## Task requirements
Below are some records; output exactly the lines from the line with "camera: 65 degrees right, 5 degrees down" to the line with "(343, 254) = (601, 328): orange", both ends kept, and nothing more.

## Records shown

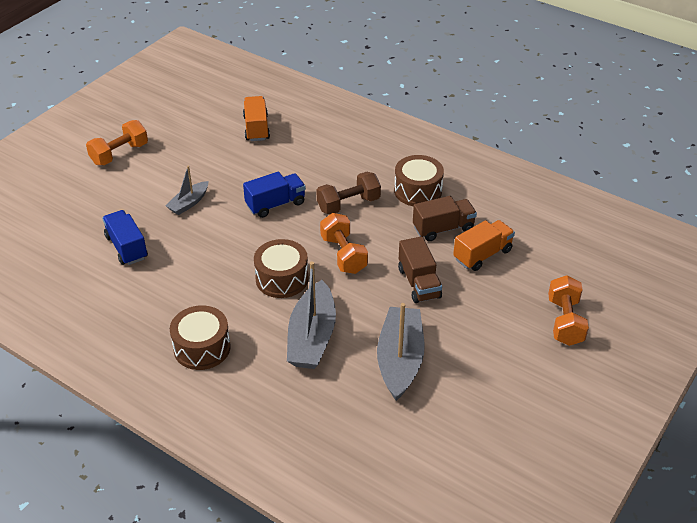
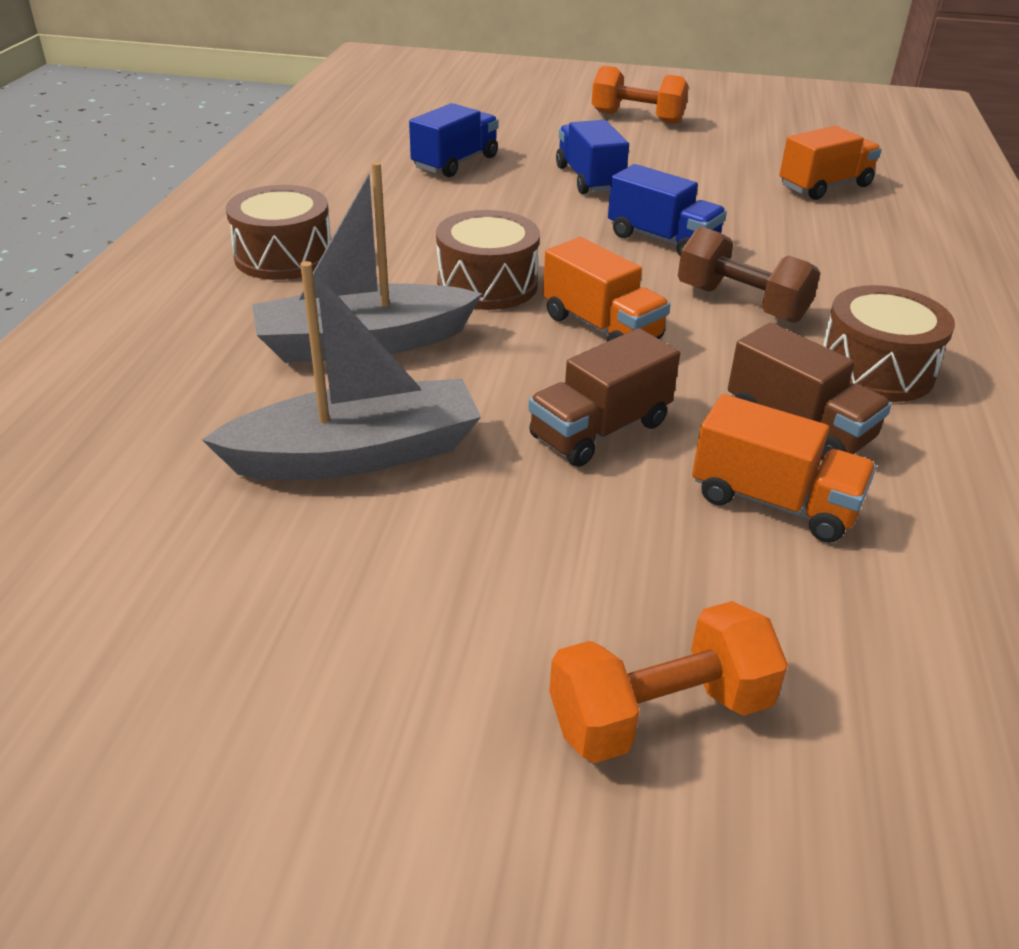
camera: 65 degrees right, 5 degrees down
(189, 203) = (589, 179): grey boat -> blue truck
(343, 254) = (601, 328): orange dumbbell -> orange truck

...

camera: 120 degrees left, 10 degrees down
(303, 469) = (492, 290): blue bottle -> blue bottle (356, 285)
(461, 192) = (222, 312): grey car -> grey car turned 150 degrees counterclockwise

## Solution for this task
camera: 65 degrees right, 5 degrees down
(189, 203) = (589, 179): grey boat -> blue truck
(343, 254) = (601, 328): orange dumbbell -> orange truck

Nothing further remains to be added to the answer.